[RECORDS SHOWN]

* * * *

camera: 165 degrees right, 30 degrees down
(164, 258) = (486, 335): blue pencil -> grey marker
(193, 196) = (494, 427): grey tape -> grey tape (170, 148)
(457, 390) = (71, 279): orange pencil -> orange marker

* * * *

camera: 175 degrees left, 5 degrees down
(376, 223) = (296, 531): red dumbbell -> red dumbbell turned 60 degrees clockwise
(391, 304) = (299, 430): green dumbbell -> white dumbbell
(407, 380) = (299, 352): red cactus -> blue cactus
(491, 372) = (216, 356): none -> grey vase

* * * *

[PROBLEM DESCRIPTION]
Above are the records; from them, give again exactly the lines from the one containing "camera: 165 degrees right, 30 degrees down" through the one containing "(457, 390) = (71, 279): orange", both included.

[ANSWER SECTION]
camera: 165 degrees right, 30 degrees down
(164, 258) = (486, 335): blue pencil -> grey marker
(193, 196) = (494, 427): grey tape -> grey tape (170, 148)
(457, 390) = (71, 279): orange pencil -> orange marker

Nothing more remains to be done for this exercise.